→ **REQUIRED WORK**
Make an exact copy of every entry, leaving the pictures out.

##############################

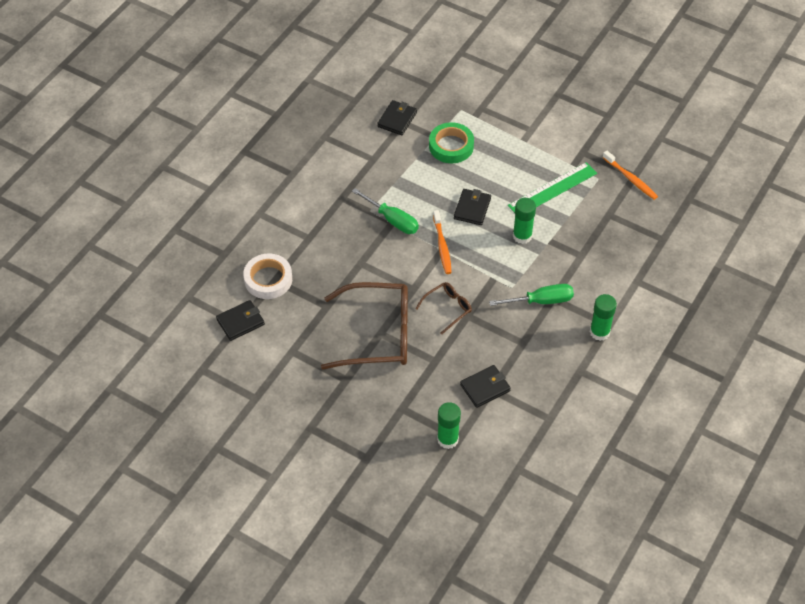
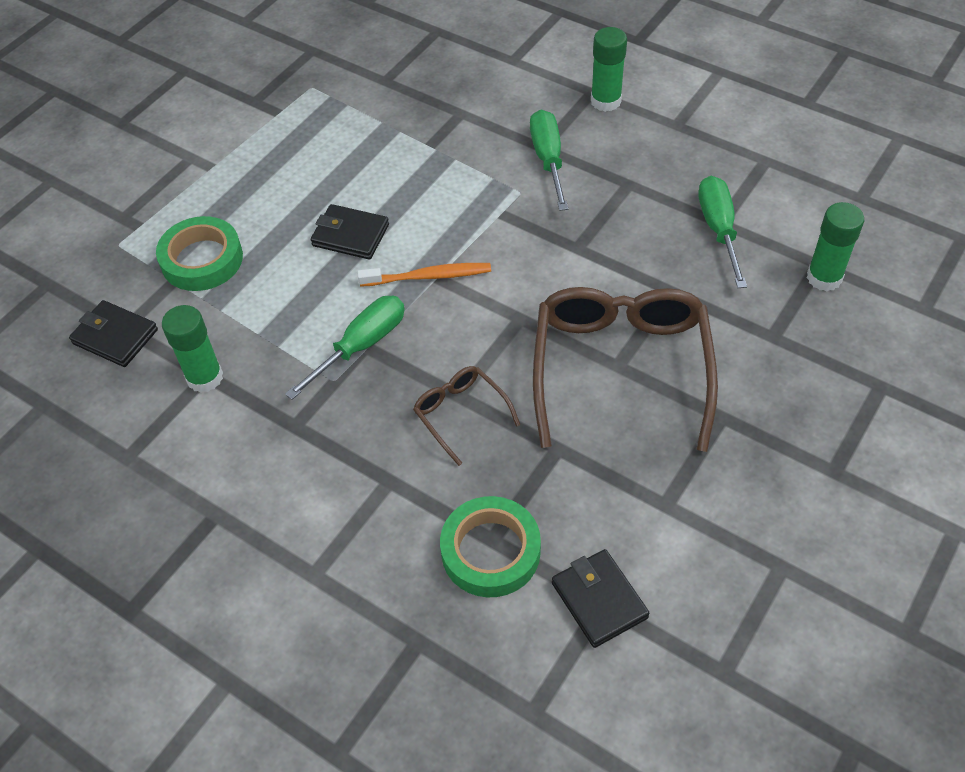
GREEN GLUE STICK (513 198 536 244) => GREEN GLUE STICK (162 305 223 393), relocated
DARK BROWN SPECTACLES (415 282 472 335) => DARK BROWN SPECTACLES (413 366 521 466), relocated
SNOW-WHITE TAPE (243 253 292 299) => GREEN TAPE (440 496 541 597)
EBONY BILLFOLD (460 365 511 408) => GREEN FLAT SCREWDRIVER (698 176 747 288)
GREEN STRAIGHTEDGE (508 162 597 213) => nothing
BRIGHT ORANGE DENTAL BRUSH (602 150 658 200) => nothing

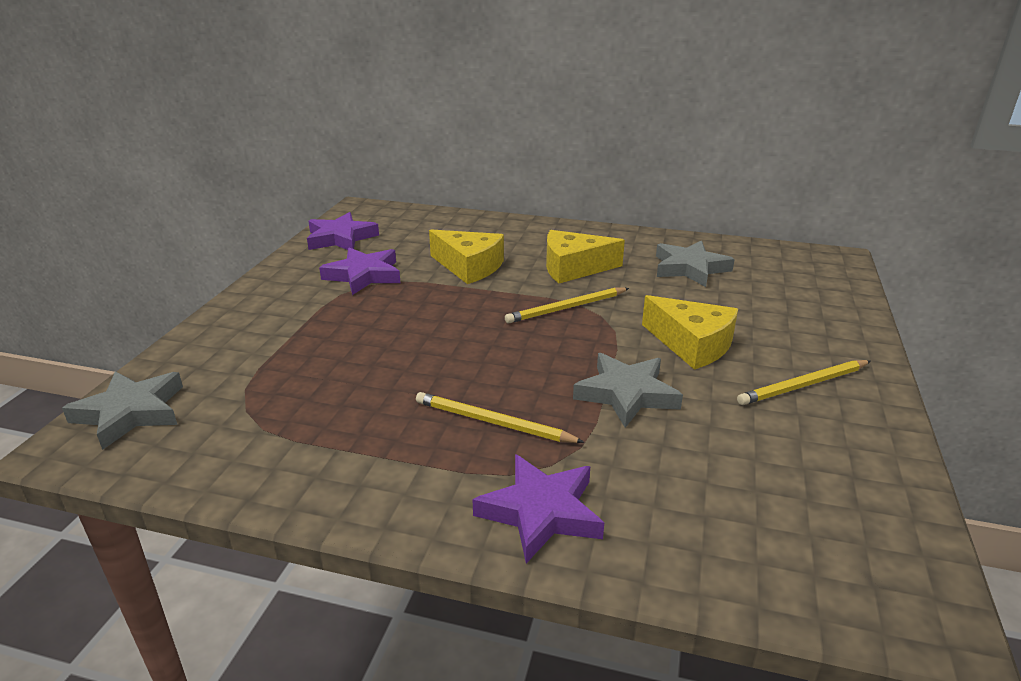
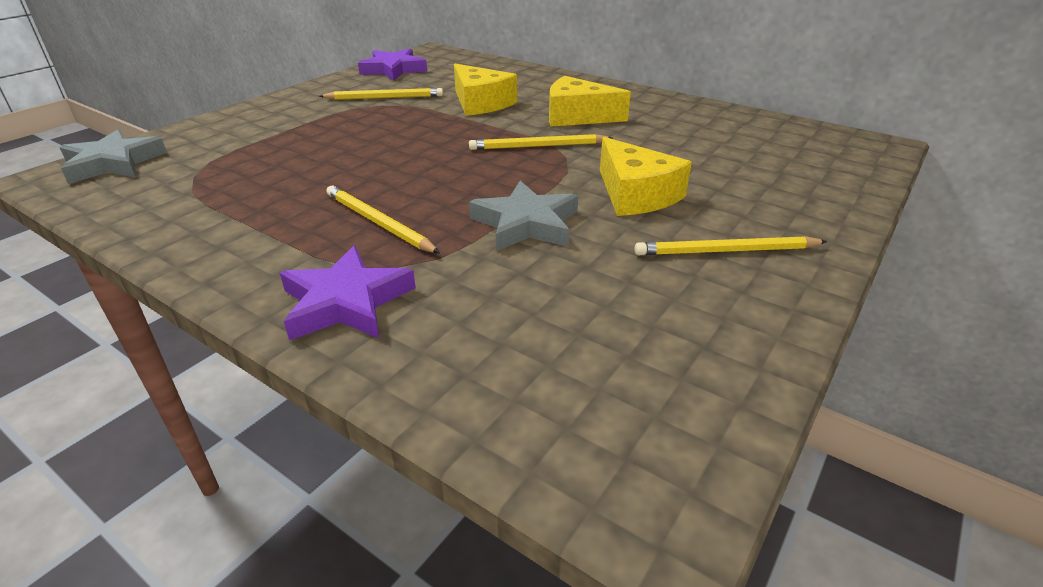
PURPLE STAR SHAPE (319 247 400 295) => BRIGHT YELLOW WOODEN PENCIL (319 88 443 100)
GRAY STAR SHAPE (656 240 735 287) => nothing

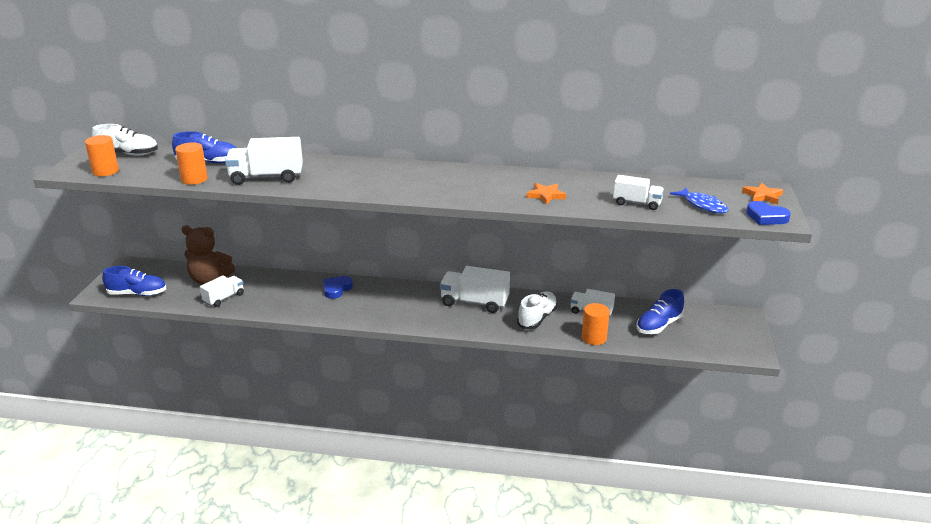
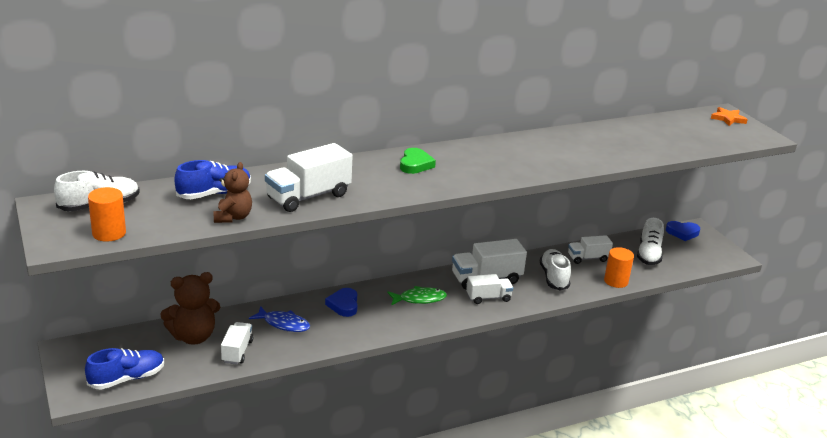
BRIGHT ORANGE CYLINDER SHAPE (175 142 208 185) => DARK BROWN TEDDY (214 162 252 223)
COBALT FISH FIGURE (670 187 728 214) => COBALT FISH FIGURE (249 306 310 332), relocated
nothing => GREEN FISH FIGURE (387 286 447 306)
nothing => GREEN HEART SHAPE (400 148 436 174)
SNOW-WHITE TRUCK (613 175 664 210) => SNOW-WHITE TRUCK (466 274 513 304), relocated
COBALT LACE-UP SHOE (636 289 684 334) => SNOW-WHITE LACE-UP SHOE (637 218 664 265)
COBALT HEART SHAPE (746 201 791 225) => COBALT HEART SHAPE (666 221 700 241), relocated
BRIGHT ORANGE STAR SHAPE (527 183 566 205) => nothing

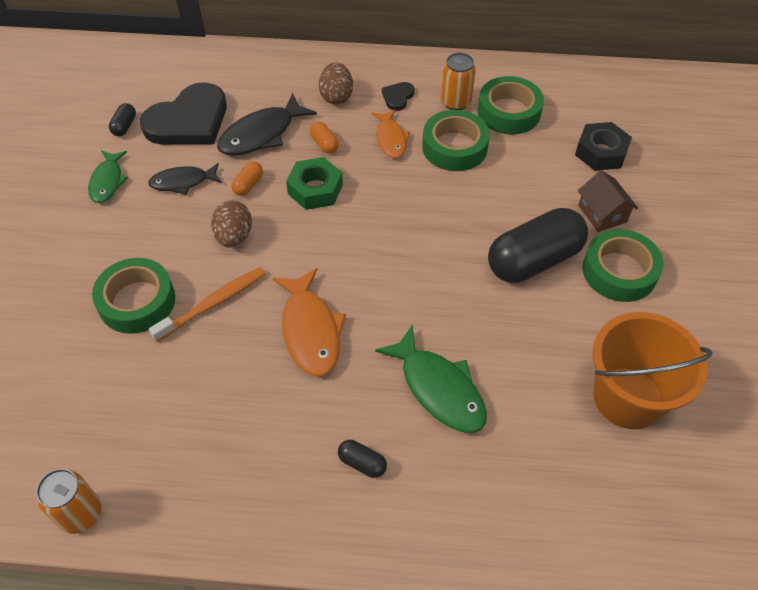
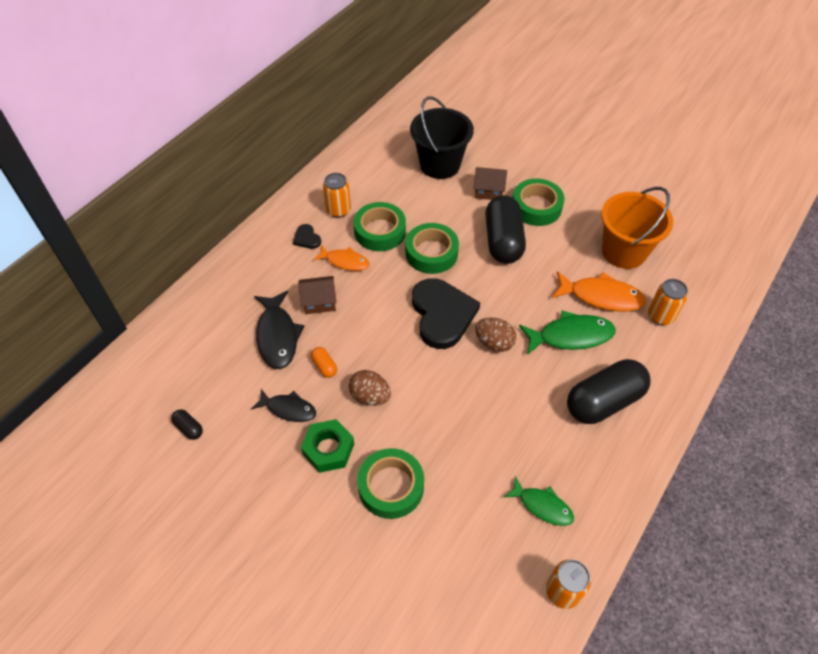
EBONY FISH FIGURE (148 163 222 195) => EBONY FISH FIGURE (251 389 316 422), 90 degrees counterclockwise
BRIGHT ORANGE PILL (310 122 339 153) => DARK BROWN HOUSE (298 276 337 314)
GREEN HEXAGON NUT (286 157 343 210) => GREEN HEXAGON NUT (301 419 354 473), relocated
GREEN TAPE (477 76 544 134) => GREEN TAPE (405 223 459 274), relocated
EBONY HEXAGON NUT (575 122 632 171) => EBONY SAND BUCKET (410 96 474 179)
EBONY HEART SHAPE (140 82 227 145) => EBONY HEART SHAPE (412 278 480 349), relocated
DARK BROWN EGG SHAPE (319 62 353 105) => DARK BROWN EGG SHAPE (475 317 516 352), relocated
GREEN FISH FIGURE (88 150 128 203) => GREEN FISH FIGURE (504 476 574 526), relocated
BRIGHT ORANGE FISH FIGURE (273 268 346 376) => BRIGHT ORANGE FISH FIGURE (552 271 646 311), relocated
EBONY PILL (338 440 387 478) => EBONY PILL (567 359 650 424), x2.43
nothing => BRIGHT ORANGE CAN (648 279 688 325)
BRIGHT ORANGE DENTAL BRUSH (149 267 266 342) => nothing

##############################

→ **OUTPUT BELOW**
GREEN GLUE STICK (513 198 536 244) => GREEN GLUE STICK (162 305 223 393), relocated
DARK BROWN SPECTACLES (415 282 472 335) => DARK BROWN SPECTACLES (413 366 521 466), relocated
SNOW-WHITE TAPE (243 253 292 299) => GREEN TAPE (440 496 541 597)
EBONY BILLFOLD (460 365 511 408) => GREEN FLAT SCREWDRIVER (698 176 747 288)
GREEN STRAIGHTEDGE (508 162 597 213) => nothing
BRIGHT ORANGE DENTAL BRUSH (602 150 658 200) => nothing

PURPLE STAR SHAPE (319 247 400 295) => BRIGHT YELLOW WOODEN PENCIL (319 88 443 100)
GRAY STAR SHAPE (656 240 735 287) => nothing

BRIGHT ORANGE CYLINDER SHAPE (175 142 208 185) => DARK BROWN TEDDY (214 162 252 223)
COBALT FISH FIGURE (670 187 728 214) => COBALT FISH FIGURE (249 306 310 332), relocated
nothing => GREEN FISH FIGURE (387 286 447 306)
nothing => GREEN HEART SHAPE (400 148 436 174)
SNOW-WHITE TRUCK (613 175 664 210) => SNOW-WHITE TRUCK (466 274 513 304), relocated
COBALT LACE-UP SHOE (636 289 684 334) => SNOW-WHITE LACE-UP SHOE (637 218 664 265)
COBALT HEART SHAPE (746 201 791 225) => COBALT HEART SHAPE (666 221 700 241), relocated
BRIGHT ORANGE STAR SHAPE (527 183 566 205) => nothing

EBONY FISH FIGURE (148 163 222 195) => EBONY FISH FIGURE (251 389 316 422), 90 degrees counterclockwise
BRIGHT ORANGE PILL (310 122 339 153) => DARK BROWN HOUSE (298 276 337 314)
GREEN HEXAGON NUT (286 157 343 210) => GREEN HEXAGON NUT (301 419 354 473), relocated
GREEN TAPE (477 76 544 134) => GREEN TAPE (405 223 459 274), relocated
EBONY HEXAGON NUT (575 122 632 171) => EBONY SAND BUCKET (410 96 474 179)
EBONY HEART SHAPE (140 82 227 145) => EBONY HEART SHAPE (412 278 480 349), relocated
DARK BROWN EGG SHAPE (319 62 353 105) => DARK BROWN EGG SHAPE (475 317 516 352), relocated
GREEN FISH FIGURE (88 150 128 203) => GREEN FISH FIGURE (504 476 574 526), relocated
BRIGHT ORANGE FISH FIGURE (273 268 346 376) => BRIGHT ORANGE FISH FIGURE (552 271 646 311), relocated
EBONY PILL (338 440 387 478) => EBONY PILL (567 359 650 424), x2.43
nothing => BRIGHT ORANGE CAN (648 279 688 325)
BRIGHT ORANGE DENTAL BRUSH (149 267 266 342) => nothing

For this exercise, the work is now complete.